How to complete this task: Search the records for the string "marker" and copy every line in which it appears.

Record extracts:

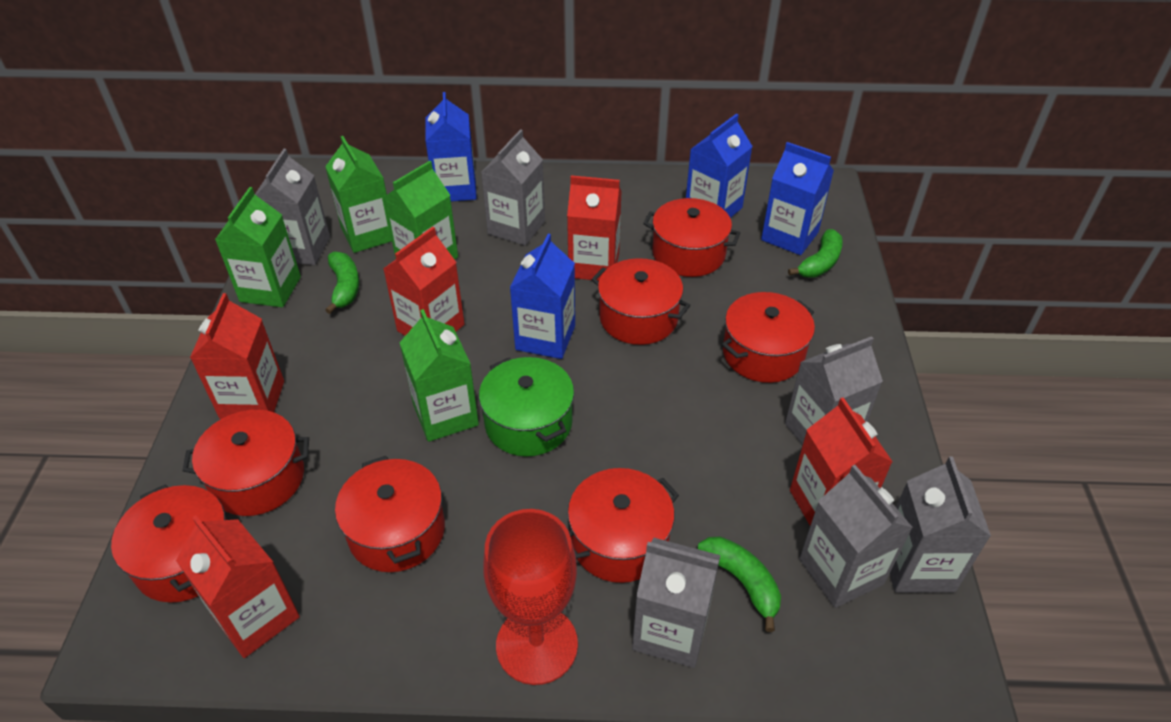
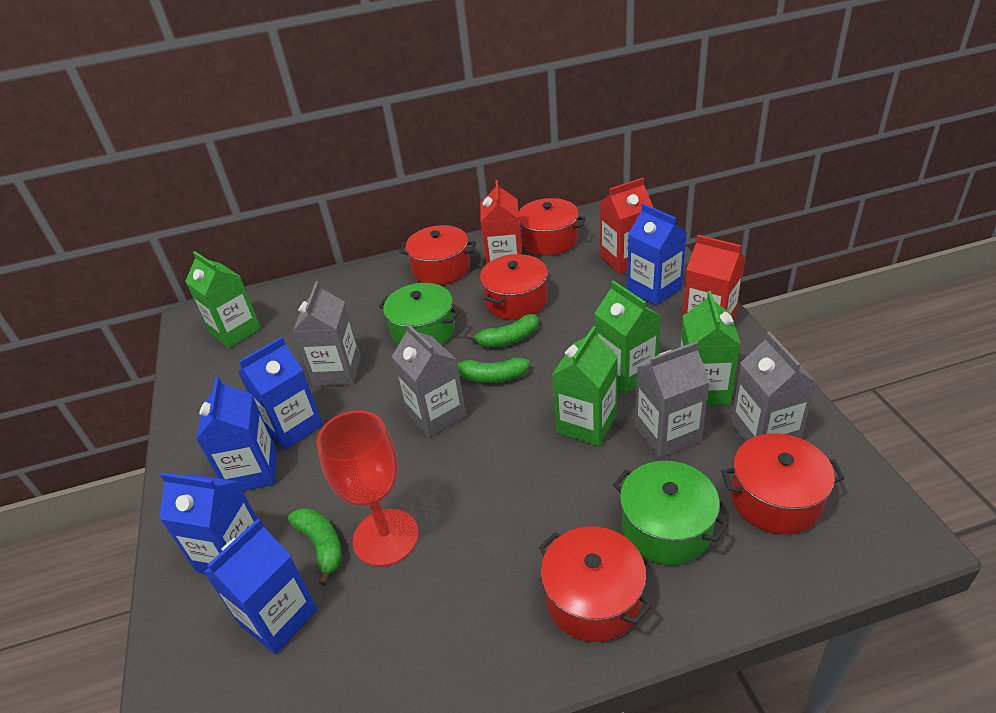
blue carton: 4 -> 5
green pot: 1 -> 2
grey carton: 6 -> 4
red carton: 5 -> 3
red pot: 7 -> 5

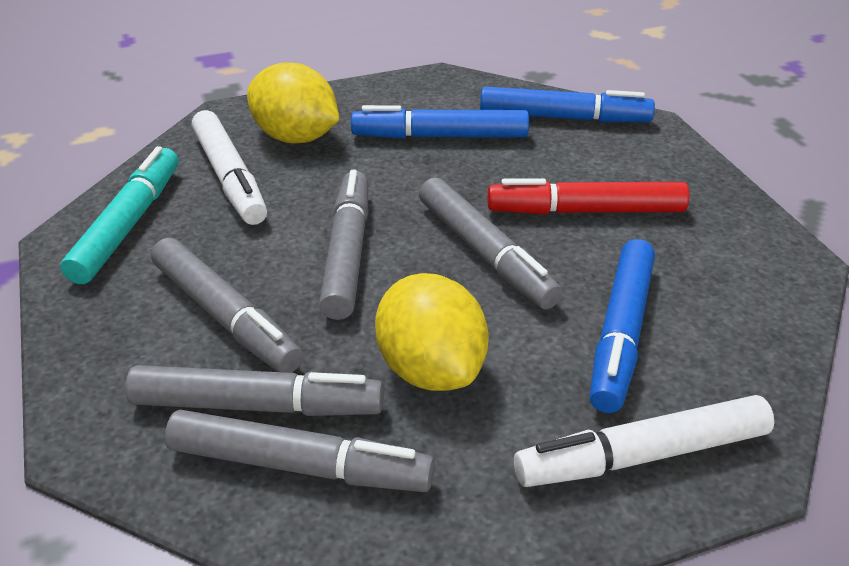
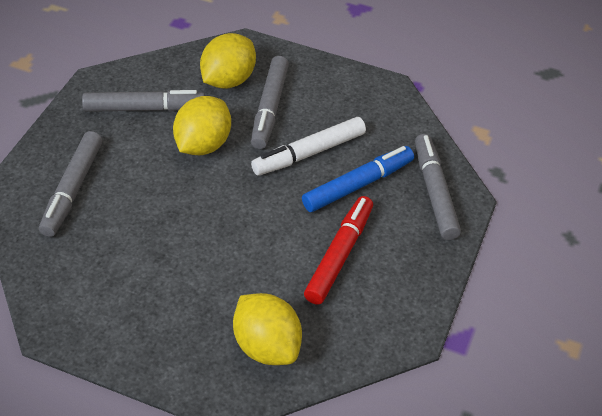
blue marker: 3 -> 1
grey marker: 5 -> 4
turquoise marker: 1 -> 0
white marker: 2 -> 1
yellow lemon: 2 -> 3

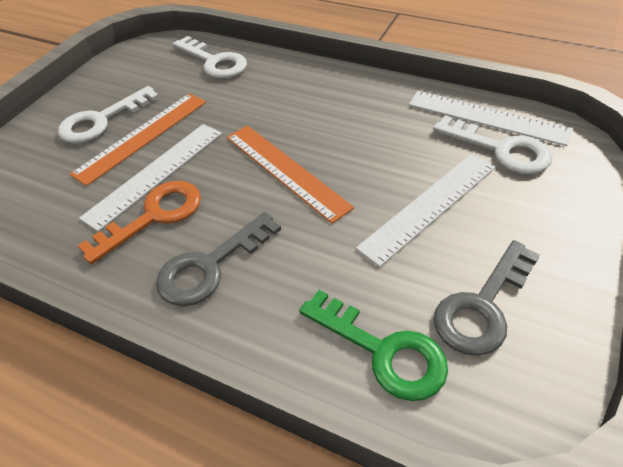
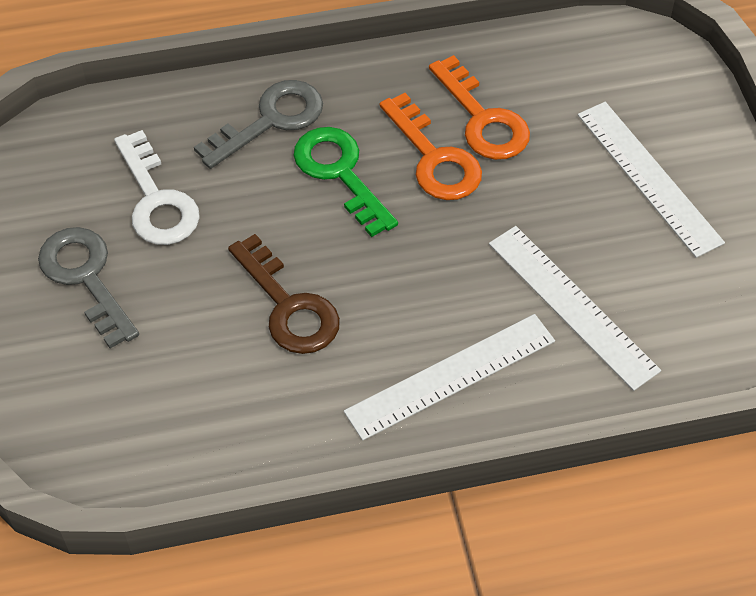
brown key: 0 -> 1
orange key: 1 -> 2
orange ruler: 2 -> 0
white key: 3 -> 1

Output for this task:
blue marker: 3 -> 1
grey marker: 5 -> 4
turquoise marker: 1 -> 0
white marker: 2 -> 1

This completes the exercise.